Stored entries:
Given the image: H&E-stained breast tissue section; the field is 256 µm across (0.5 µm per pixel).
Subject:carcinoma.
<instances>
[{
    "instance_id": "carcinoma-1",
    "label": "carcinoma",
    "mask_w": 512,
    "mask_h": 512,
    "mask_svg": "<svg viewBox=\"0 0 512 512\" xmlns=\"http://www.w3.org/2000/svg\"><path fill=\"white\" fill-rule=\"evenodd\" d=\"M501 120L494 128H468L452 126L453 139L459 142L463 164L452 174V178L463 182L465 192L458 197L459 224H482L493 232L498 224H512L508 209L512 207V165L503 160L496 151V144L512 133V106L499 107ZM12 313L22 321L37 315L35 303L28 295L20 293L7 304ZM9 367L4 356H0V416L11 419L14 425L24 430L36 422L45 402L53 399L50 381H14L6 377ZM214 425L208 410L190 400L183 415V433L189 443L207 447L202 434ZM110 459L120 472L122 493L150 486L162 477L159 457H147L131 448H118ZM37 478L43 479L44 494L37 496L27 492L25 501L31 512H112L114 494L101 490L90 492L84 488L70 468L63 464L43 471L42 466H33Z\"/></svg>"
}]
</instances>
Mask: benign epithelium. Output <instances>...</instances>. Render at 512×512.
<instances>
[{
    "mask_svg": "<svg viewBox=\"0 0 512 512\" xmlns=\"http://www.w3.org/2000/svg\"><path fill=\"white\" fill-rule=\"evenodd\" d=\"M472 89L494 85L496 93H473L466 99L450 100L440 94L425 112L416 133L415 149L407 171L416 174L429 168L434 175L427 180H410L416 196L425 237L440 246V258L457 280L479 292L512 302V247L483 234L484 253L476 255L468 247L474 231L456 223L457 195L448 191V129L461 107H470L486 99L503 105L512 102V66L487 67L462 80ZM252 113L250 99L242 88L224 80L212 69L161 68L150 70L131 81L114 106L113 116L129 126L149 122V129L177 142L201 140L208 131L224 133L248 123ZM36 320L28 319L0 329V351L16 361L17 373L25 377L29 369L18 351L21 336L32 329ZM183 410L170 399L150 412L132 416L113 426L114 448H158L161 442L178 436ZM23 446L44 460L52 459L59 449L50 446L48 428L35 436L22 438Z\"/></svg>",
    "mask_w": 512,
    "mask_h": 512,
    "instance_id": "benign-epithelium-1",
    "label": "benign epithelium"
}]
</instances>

Exercise instructions: Reproduce the material exactly, with every line intact.

Response:
Given the image: H&E-stained breast tissue section; the field is 256 µm across (0.5 µm per pixel).
Subject:carcinoma.
<instances>
[{
    "instance_id": "carcinoma-1",
    "label": "carcinoma",
    "mask_w": 512,
    "mask_h": 512,
    "mask_svg": "<svg viewBox=\"0 0 512 512\" xmlns=\"http://www.w3.org/2000/svg\"><path fill=\"white\" fill-rule=\"evenodd\" d=\"M501 120L494 128H468L452 126L453 139L459 142L463 164L452 174V178L463 182L465 192L458 197L459 224H482L493 232L498 224H512L508 209L512 207V165L503 160L496 151V144L512 133V106L499 107ZM12 313L22 321L37 315L35 303L28 295L20 293L7 304ZM9 367L4 356H0V416L11 419L14 425L24 430L36 422L45 402L53 399L50 381H14L6 377ZM214 425L208 410L190 400L183 415V433L189 443L207 447L202 434ZM110 459L120 472L122 493L150 486L162 477L159 457H147L131 448H118ZM37 478L43 479L44 494L37 496L27 492L25 501L31 512H112L114 494L101 490L90 492L84 488L70 468L63 464L43 471L42 466H33Z\"/></svg>"
}]
</instances>
Mask: benign epithelium. Output <instances>...</instances>. Render at 512×512.
<instances>
[{
    "mask_svg": "<svg viewBox=\"0 0 512 512\" xmlns=\"http://www.w3.org/2000/svg\"><path fill=\"white\" fill-rule=\"evenodd\" d=\"M472 89L494 85L496 93H473L466 99L450 100L440 94L425 112L416 133L415 149L407 171L416 174L429 168L434 175L427 180H410L416 196L425 237L440 246V258L457 280L479 292L512 302V247L483 234L484 253L476 255L468 247L474 231L456 223L457 195L448 191V129L461 107H470L486 99L503 105L512 102V66L487 67L462 80ZM252 113L250 99L242 88L224 80L212 69L161 68L150 70L131 81L114 106L113 116L129 126L149 122V129L177 142L201 140L208 131L224 133L248 123ZM36 320L28 319L0 329V351L16 361L17 373L25 377L29 369L18 351L21 336L32 329ZM183 410L170 399L150 412L132 416L113 426L114 448H158L161 442L178 436ZM23 446L44 460L52 459L59 449L50 446L48 428L35 436L22 438Z\"/></svg>",
    "mask_w": 512,
    "mask_h": 512,
    "instance_id": "benign-epithelium-1",
    "label": "benign epithelium"
}]
</instances>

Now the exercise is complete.